* [Requirement] Only one stretch of the listing below is wanted. Begin at the line that has "camera: 30 degrees right, 10 degrees up", stop after the line that has "(595, 392) = (361, 517): turquoise", and repeat every line in between exactly.

* [Working data]

=== Section Start ===

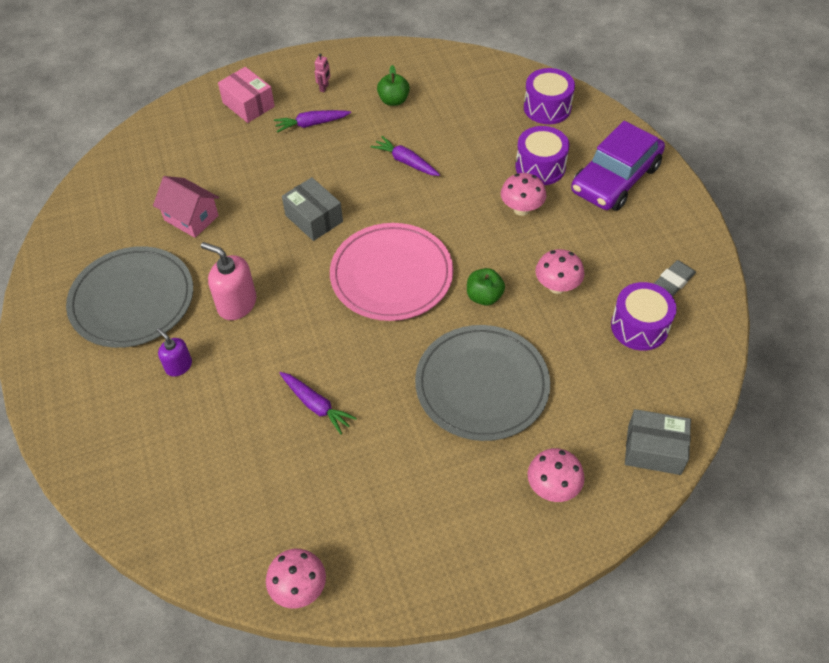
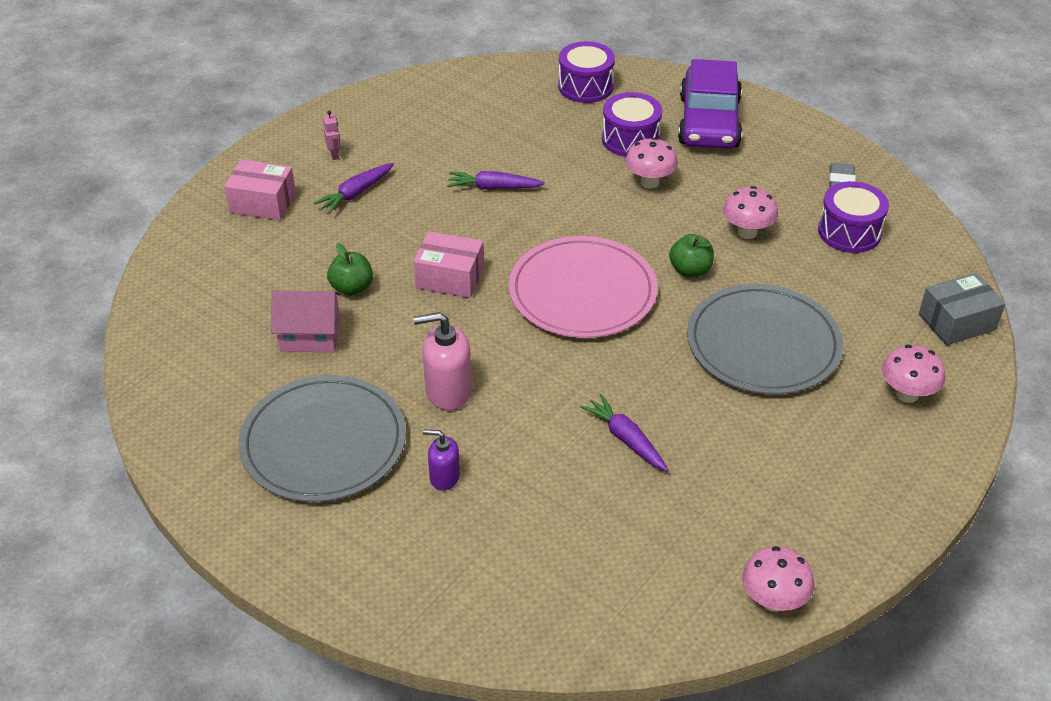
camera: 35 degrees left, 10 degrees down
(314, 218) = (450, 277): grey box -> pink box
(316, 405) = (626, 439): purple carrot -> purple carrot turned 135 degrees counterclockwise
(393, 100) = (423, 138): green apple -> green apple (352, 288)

=== Section End ===
=== Section Start ===

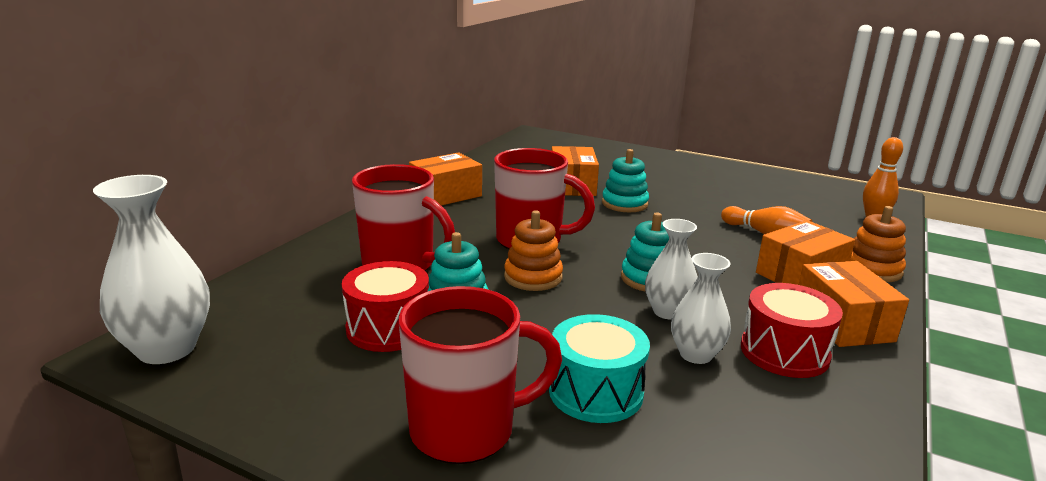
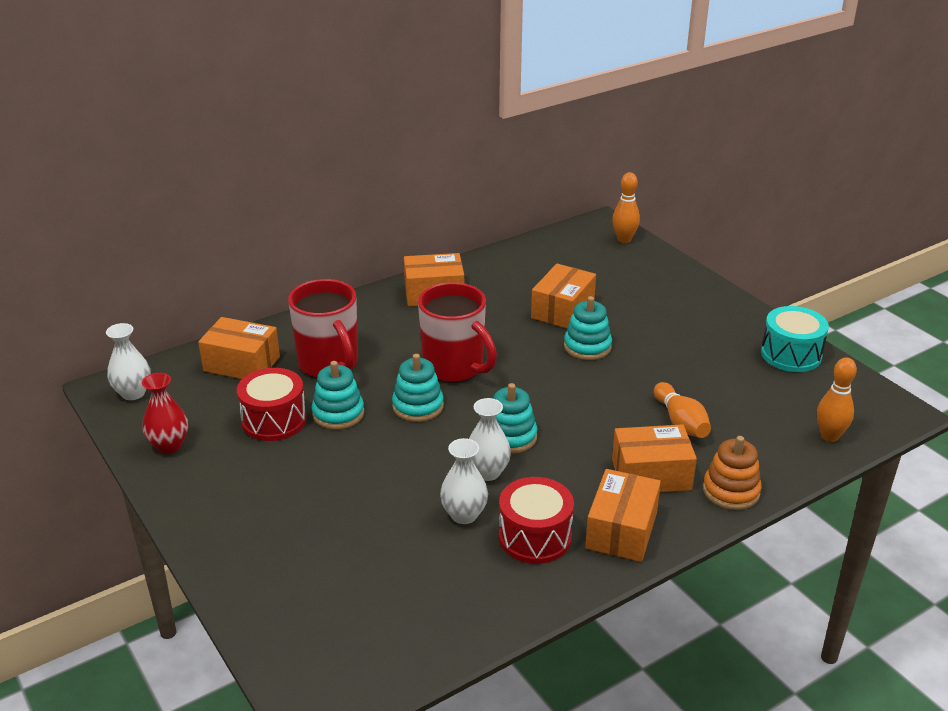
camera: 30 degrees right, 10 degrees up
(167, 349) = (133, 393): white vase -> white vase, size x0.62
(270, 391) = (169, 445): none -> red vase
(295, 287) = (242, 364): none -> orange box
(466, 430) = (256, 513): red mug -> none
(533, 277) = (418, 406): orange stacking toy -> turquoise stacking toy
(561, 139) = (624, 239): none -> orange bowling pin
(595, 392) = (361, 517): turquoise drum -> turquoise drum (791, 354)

=== Section End ===

* [Task response]
camera: 30 degrees right, 10 degrees up
(167, 349) = (133, 393): white vase -> white vase, size x0.62
(270, 391) = (169, 445): none -> red vase
(295, 287) = (242, 364): none -> orange box
(466, 430) = (256, 513): red mug -> none
(533, 277) = (418, 406): orange stacking toy -> turquoise stacking toy
(561, 139) = (624, 239): none -> orange bowling pin
(595, 392) = (361, 517): turquoise drum -> turquoise drum (791, 354)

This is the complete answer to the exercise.